Exercise requirements:
In the records from the line with "2001/02 (58, 593)" up to and including the line with "7/8 (220, 504)", switch "1st Round" to "First Round". Give back only those lines, with everything else unchanged.

Record list:
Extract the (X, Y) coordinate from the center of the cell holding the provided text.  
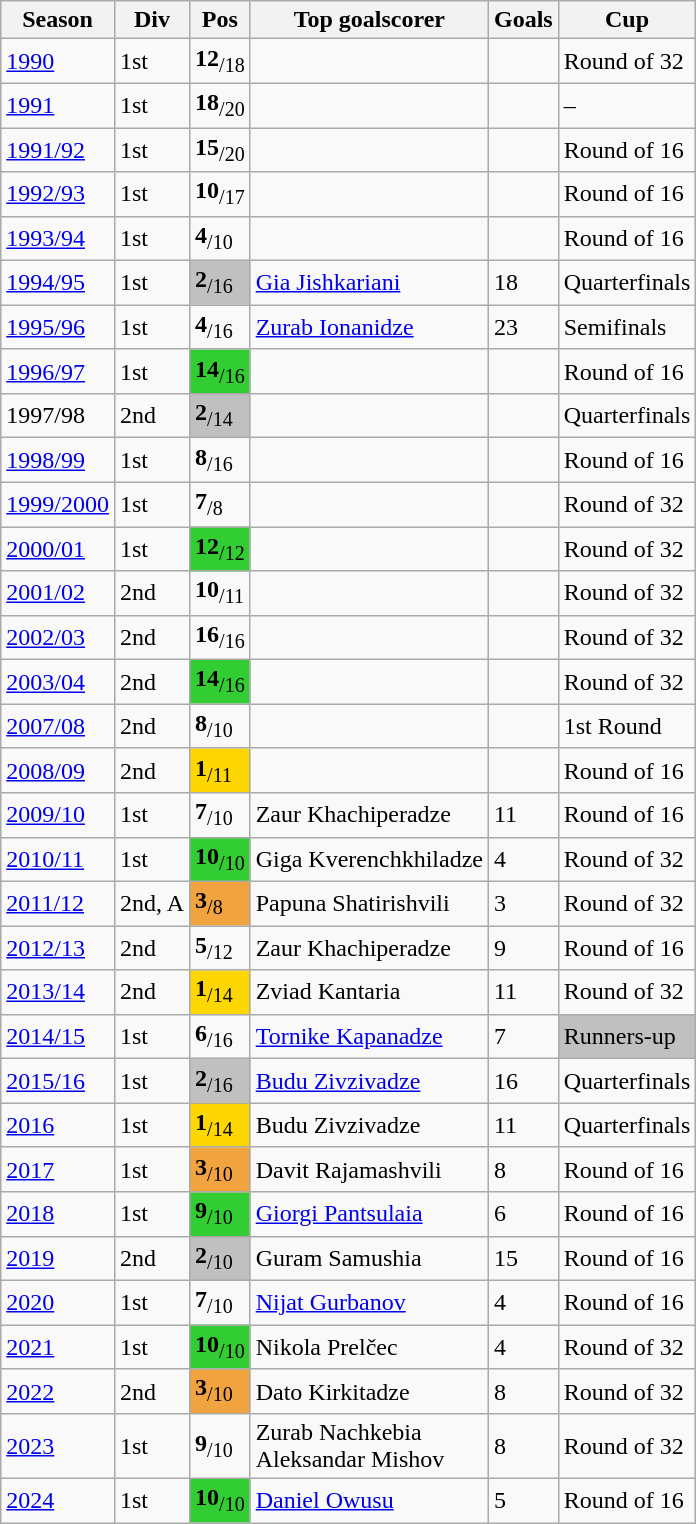
2001/02 (58, 593)
18/20 (220, 105)
1991/92 (58, 150)
1996/97 (58, 371)
2009/10 (58, 815)
10/11 (220, 593)
2014/15 (58, 1036)
Runners-up (627, 1036)
Davit Rajamashvili (369, 1169)
Pos (220, 20)
Zviad Kantaria (369, 992)
6/16 (220, 1036)
Top goalscorer (369, 20)
Cup (627, 20)
23 (523, 327)
1998/99 (58, 460)
7 (523, 1036)
2010/11 (58, 859)
Semifinals (627, 327)
2019 (58, 1258)
2003/04 (58, 682)
Zurab Ionanidze (369, 327)
10/17 (220, 194)
5 (523, 1501)
12/18 (220, 61)
1st Round (627, 726)
15/20 (220, 150)
2020 (58, 1302)
1990 (58, 61)
18 (523, 283)
Nijat Gurbanov (369, 1302)
2007/08 (58, 726)
2nd, A (152, 903)
1992/93 (58, 194)
2022 (58, 1391)
2013/14 (58, 992)
Goals (523, 20)
2016 (58, 1125)
2012/13 (58, 948)
Gia Jishkariani (369, 283)
Giorgi Pantsulaia (369, 1214)
1995/96 (58, 327)
4/16 (220, 327)
16/16 (220, 637)
Daniel Owusu (369, 1501)
Dato Kirkitadze (369, 1391)
8/10 (220, 726)
4/10 (220, 238)
Season (58, 20)
– (627, 105)
1999/2000 (58, 504)
12/12 (220, 549)
3 (523, 903)
16 (523, 1081)
1993/94 (58, 238)
1997/98 (58, 416)
Guram Samushia (369, 1258)
9 (523, 948)
8/16 (220, 460)
2008/09 (58, 770)
Nikola Prelčec (369, 1347)
1/11 (220, 770)
2018 (58, 1214)
2017 (58, 1169)
2015/16 (58, 1081)
2011/12 (58, 903)
5/12 (220, 948)
Div (152, 20)
2/14 (220, 416)
Tornike Kapanadze (369, 1036)
2021 (58, 1347)
6 (523, 1214)
2024 (58, 1501)
Zurab Nachkebia Aleksandar Mishov (369, 1446)
Papuna Shatirishvili (369, 903)
15 (523, 1258)
1991 (58, 105)
2000/01 (58, 549)
3/8 (220, 903)
Giga Kverenchkhiladze (369, 859)
2/10 (220, 1258)
2002/03 (58, 637)
1994/95 (58, 283)
2023 (58, 1446)
7/8 (220, 504)
From the cell containing the given text, extract its center point as [X, Y] coordinate. 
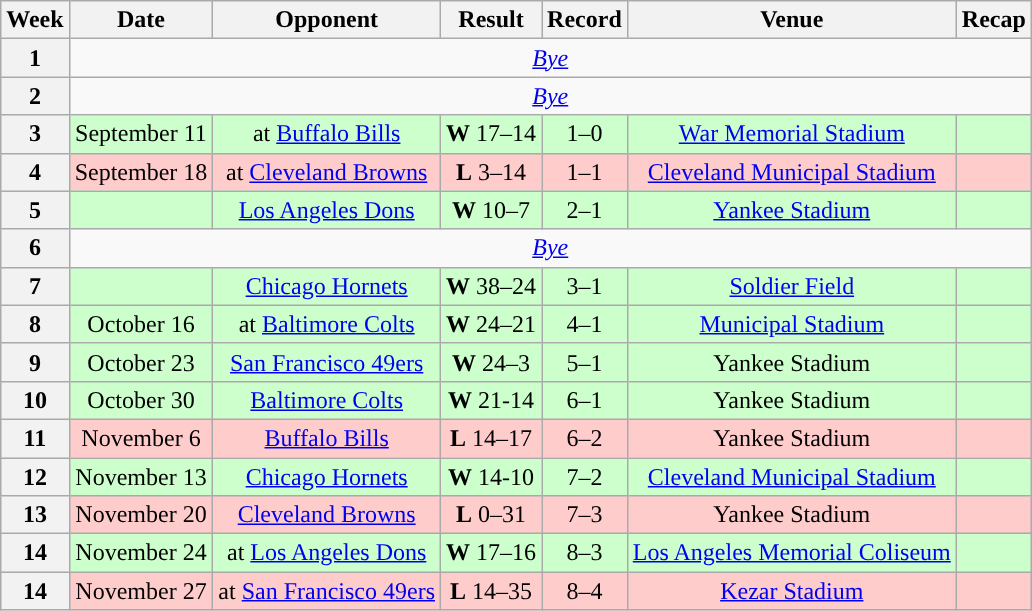
Soldier Field [792, 286]
Los Angeles Dons [327, 210]
October 30 [141, 400]
Cleveland Browns [327, 515]
Recap [994, 20]
September 11 [141, 134]
October 23 [141, 362]
4–1 [585, 324]
Date [141, 20]
L 14–35 [492, 591]
November 20 [141, 515]
5–1 [585, 362]
8 [35, 324]
W 24–3 [492, 362]
W 24–21 [492, 324]
8–3 [585, 553]
1–1 [585, 172]
7 [35, 286]
W 17–14 [492, 134]
Buffalo Bills [327, 438]
7–2 [585, 477]
1 [35, 58]
at Buffalo Bills [327, 134]
9 [35, 362]
Opponent [327, 20]
W 17–16 [492, 553]
1–0 [585, 134]
Municipal Stadium [792, 324]
at Cleveland Browns [327, 172]
6–1 [585, 400]
3 [35, 134]
L 14–17 [492, 438]
W 21-14 [492, 400]
Result [492, 20]
2 [35, 96]
7–3 [585, 515]
October 16 [141, 324]
L 3–14 [492, 172]
San Francisco 49ers [327, 362]
Baltimore Colts [327, 400]
10 [35, 400]
Venue [792, 20]
6–2 [585, 438]
W 10–7 [492, 210]
11 [35, 438]
W 14-10 [492, 477]
at San Francisco 49ers [327, 591]
Week [35, 20]
November 24 [141, 553]
at Baltimore Colts [327, 324]
3–1 [585, 286]
November 27 [141, 591]
12 [35, 477]
6 [35, 248]
September 18 [141, 172]
War Memorial Stadium [792, 134]
W 38–24 [492, 286]
Los Angeles Memorial Coliseum [792, 553]
8–4 [585, 591]
Record [585, 20]
4 [35, 172]
November 13 [141, 477]
Kezar Stadium [792, 591]
at Los Angeles Dons [327, 553]
5 [35, 210]
2–1 [585, 210]
November 6 [141, 438]
13 [35, 515]
L 0–31 [492, 515]
Extract the (x, y) coordinate from the center of the cell holding the provided text.  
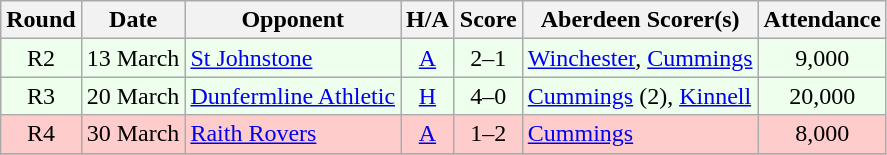
R2 (41, 58)
Raith Rovers (293, 134)
9,000 (822, 58)
1–2 (488, 134)
Aberdeen Scorer(s) (640, 20)
Cummings (2), Kinnell (640, 96)
Dunfermline Athletic (293, 96)
Attendance (822, 20)
St Johnstone (293, 58)
Winchester, Cummings (640, 58)
30 March (133, 134)
20 March (133, 96)
20,000 (822, 96)
13 March (133, 58)
2–1 (488, 58)
8,000 (822, 134)
Score (488, 20)
4–0 (488, 96)
H/A (428, 20)
H (428, 96)
Cummings (640, 134)
R4 (41, 134)
R3 (41, 96)
Date (133, 20)
Opponent (293, 20)
Round (41, 20)
Pinpoint the cell where the given text exists, returning its (X, Y) midpoint coordinate. 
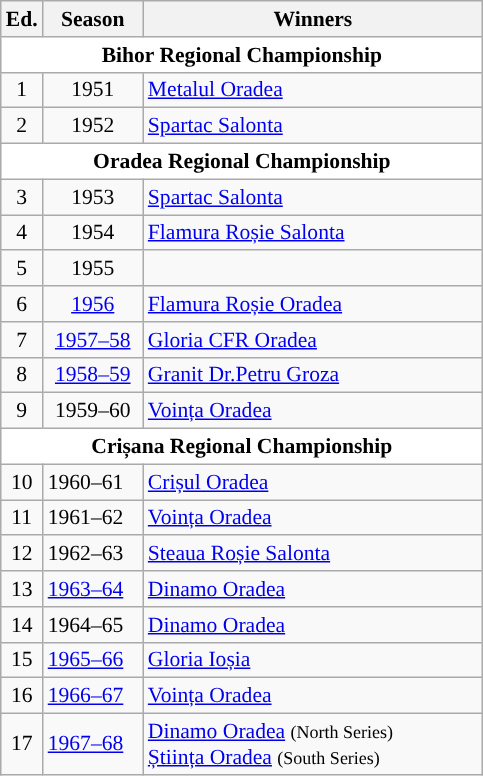
Ed. (22, 19)
1952 (93, 126)
Oradea Regional Championship (242, 162)
1962–63 (93, 554)
Gloria Ioșia (313, 660)
16 (22, 696)
14 (22, 625)
11 (22, 518)
1 (22, 90)
Season (93, 19)
Crișul Oradea (313, 482)
2 (22, 126)
1964–65 (93, 625)
15 (22, 660)
9 (22, 411)
1955 (93, 269)
1959–60 (93, 411)
1954 (93, 233)
1961–62 (93, 518)
Granit Dr.Petru Groza (313, 375)
7 (22, 340)
10 (22, 482)
Flamura Roșie Salonta (313, 233)
1966–67 (93, 696)
Gloria CFR Oradea (313, 340)
1951 (93, 90)
8 (22, 375)
1965–66 (93, 660)
Crișana Regional Championship (242, 447)
Winners (313, 19)
1967–68 (93, 744)
13 (22, 589)
1953 (93, 197)
1963–64 (93, 589)
Metalul Oradea (313, 90)
5 (22, 269)
12 (22, 554)
Bihor Regional Championship (242, 55)
Dinamo Oradea (North Series) Știința Oradea (South Series) (313, 744)
3 (22, 197)
1956 (93, 304)
1958–59 (93, 375)
Steaua Roșie Salonta (313, 554)
17 (22, 744)
6 (22, 304)
1957–58 (93, 340)
Flamura Roșie Oradea (313, 304)
4 (22, 233)
1960–61 (93, 482)
Extract the [x, y] coordinate from the center of the cell holding the provided text.  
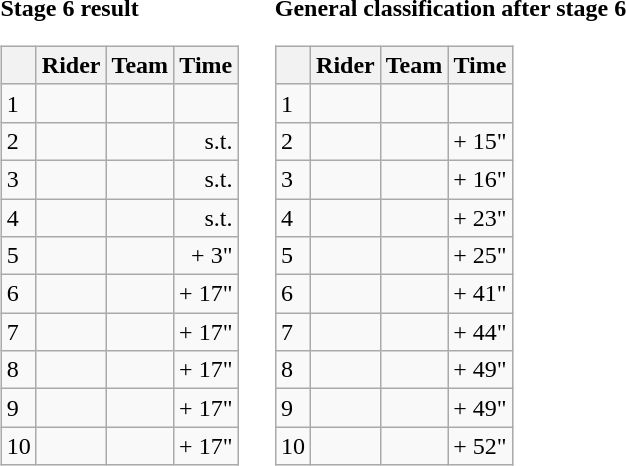
+ 52" [480, 446]
+ 3" [206, 256]
+ 23" [480, 217]
+ 25" [480, 256]
+ 44" [480, 332]
+ 15" [480, 141]
+ 16" [480, 179]
+ 41" [480, 294]
Find where the given text appears and provide that cell's center as (X, Y) coordinate. 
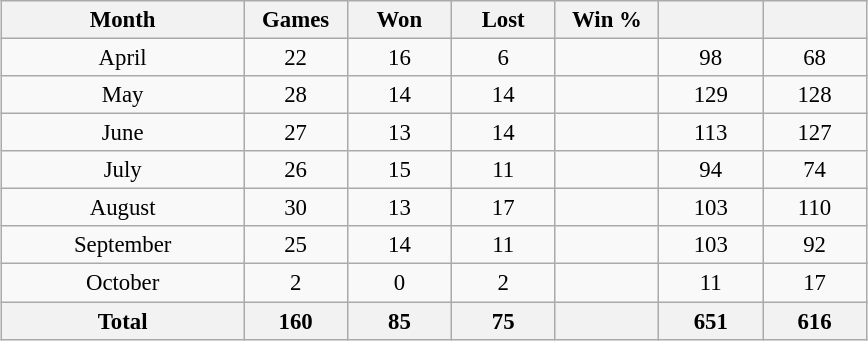
16 (399, 57)
92 (815, 245)
27 (296, 133)
6 (503, 57)
Games (296, 20)
113 (711, 133)
15 (399, 170)
85 (399, 321)
651 (711, 321)
Lost (503, 20)
Total (123, 321)
October (123, 283)
Win % (607, 20)
September (123, 245)
616 (815, 321)
May (123, 95)
July (123, 170)
68 (815, 57)
28 (296, 95)
94 (711, 170)
April (123, 57)
30 (296, 208)
129 (711, 95)
75 (503, 321)
160 (296, 321)
25 (296, 245)
0 (399, 283)
127 (815, 133)
128 (815, 95)
Won (399, 20)
June (123, 133)
Month (123, 20)
August (123, 208)
22 (296, 57)
26 (296, 170)
98 (711, 57)
110 (815, 208)
74 (815, 170)
Determine the (x, y) coordinate at the center of the cell enclosing the given text.  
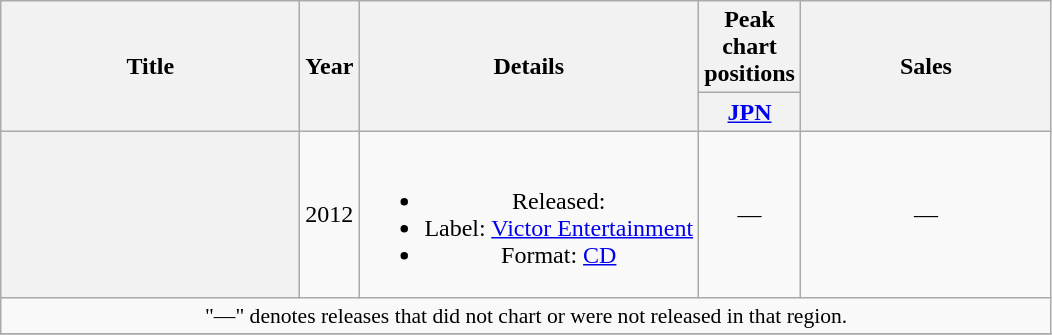
Peak chart positions (750, 47)
Sales (926, 66)
Title (150, 66)
2012 (330, 214)
Released: Label: Victor EntertainmentFormat: CD (529, 214)
"—" denotes releases that did not chart or were not released in that region. (526, 316)
JPN (750, 112)
Year (330, 66)
Details (529, 66)
Scan for the cell matching the given text and deliver its (x, y) coordinate at center. 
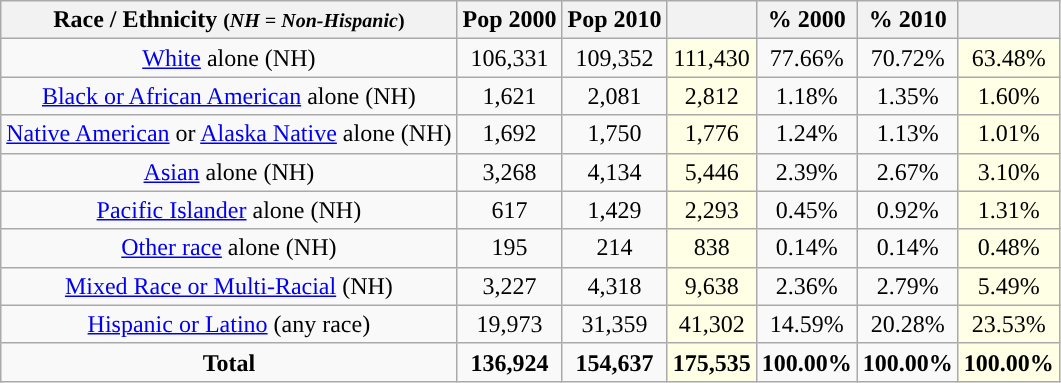
4,134 (614, 172)
136,924 (510, 362)
1.35% (908, 96)
1.24% (806, 134)
Hispanic or Latino (any race) (229, 324)
9,638 (712, 286)
White alone (NH) (229, 58)
Pacific Islander alone (NH) (229, 210)
5.49% (1008, 286)
20.28% (908, 324)
154,637 (614, 362)
1.01% (1008, 134)
1.31% (1008, 210)
2,812 (712, 96)
Pop 2000 (510, 20)
5,446 (712, 172)
41,302 (712, 324)
% 2000 (806, 20)
2.67% (908, 172)
% 2010 (908, 20)
1,776 (712, 134)
2.36% (806, 286)
2,293 (712, 210)
0.45% (806, 210)
1,692 (510, 134)
2,081 (614, 96)
23.53% (1008, 324)
19,973 (510, 324)
838 (712, 248)
617 (510, 210)
3,227 (510, 286)
1.18% (806, 96)
214 (614, 248)
Pop 2010 (614, 20)
0.92% (908, 210)
63.48% (1008, 58)
Mixed Race or Multi-Racial (NH) (229, 286)
0.48% (1008, 248)
31,359 (614, 324)
Race / Ethnicity (NH = Non-Hispanic) (229, 20)
Other race alone (NH) (229, 248)
4,318 (614, 286)
3,268 (510, 172)
106,331 (510, 58)
70.72% (908, 58)
14.59% (806, 324)
3.10% (1008, 172)
111,430 (712, 58)
2.39% (806, 172)
Total (229, 362)
195 (510, 248)
77.66% (806, 58)
2.79% (908, 286)
1.13% (908, 134)
109,352 (614, 58)
1.60% (1008, 96)
1,750 (614, 134)
1,429 (614, 210)
Native American or Alaska Native alone (NH) (229, 134)
1,621 (510, 96)
Asian alone (NH) (229, 172)
Black or African American alone (NH) (229, 96)
175,535 (712, 362)
Search for the cell housing the specified text and yield its [x, y] center coordinate. 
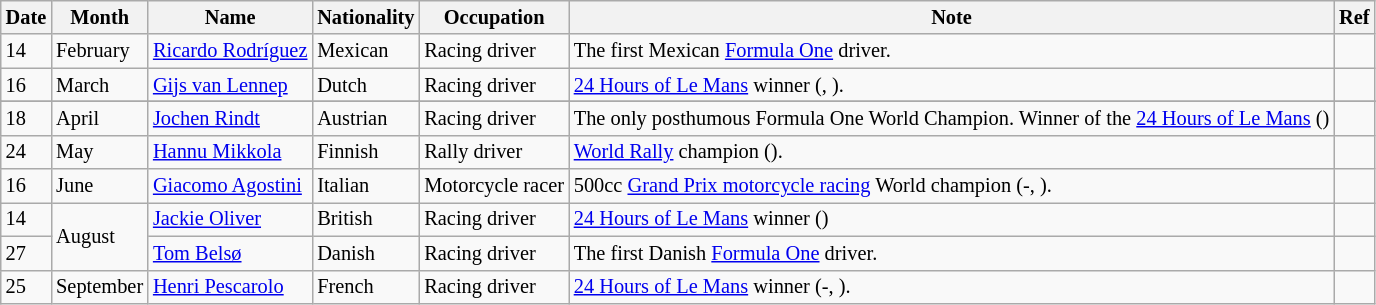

Result for this exercise:
2001/02 (58, 593)
18/20 (220, 105)
1991/92 (58, 150)
1996/97 (58, 371)
2009/10 (58, 815)
10/11 (220, 593)
2014/15 (58, 1036)
Runners-up (627, 1036)
Davit Rajamashvili (369, 1169)
Pos (220, 20)
Zviad Kantaria (369, 992)
6/16 (220, 1036)
Top goalscorer (369, 20)
Cup (627, 20)
23 (523, 327)
1998/99 (58, 460)
7 (523, 1036)
2010/11 (58, 859)
Semifinals (627, 327)
2019 (58, 1258)
2003/04 (58, 682)
Zurab Ionanidze (369, 327)
10/17 (220, 194)
5 (523, 1501)
12/18 (220, 61)
First Round (627, 726)
15/20 (220, 150)
2020 (58, 1302)
1990 (58, 61)
18 (523, 283)
Nijat Gurbanov (369, 1302)
2007/08 (58, 726)
2nd, A (152, 903)
1992/93 (58, 194)
2022 (58, 1391)
2013/14 (58, 992)
Goals (523, 20)
2016 (58, 1125)
2012/13 (58, 948)
Gia Jishkariani (369, 283)
Giorgi Pantsulaia (369, 1214)
1995/96 (58, 327)
4/16 (220, 327)
16/16 (220, 637)
Daniel Owusu (369, 1501)
Dato Kirkitadze (369, 1391)
8/10 (220, 726)
4/10 (220, 238)
Season (58, 20)
– (627, 105)
1999/2000 (58, 504)
12/12 (220, 549)
3 (523, 903)
16 (523, 1081)
1993/94 (58, 238)
1997/98 (58, 416)
Guram Samushia (369, 1258)
9 (523, 948)
8/16 (220, 460)
2008/09 (58, 770)
Nikola Prelčec (369, 1347)
1/11 (220, 770)
2018 (58, 1214)
2017 (58, 1169)
2015/16 (58, 1081)
2011/12 (58, 903)
5/12 (220, 948)
Div (152, 20)
2/14 (220, 416)
Tornike Kapanadze (369, 1036)
2021 (58, 1347)
6 (523, 1214)
2024 (58, 1501)
Zurab Nachkebia Aleksandar Mishov (369, 1446)
Papuna Shatirishvili (369, 903)
15 (523, 1258)
1991 (58, 105)
2000/01 (58, 549)
3/8 (220, 903)
Giga Kverenchkhiladze (369, 859)
2/10 (220, 1258)
2002/03 (58, 637)
1994/95 (58, 283)
2023 (58, 1446)
7/8 (220, 504)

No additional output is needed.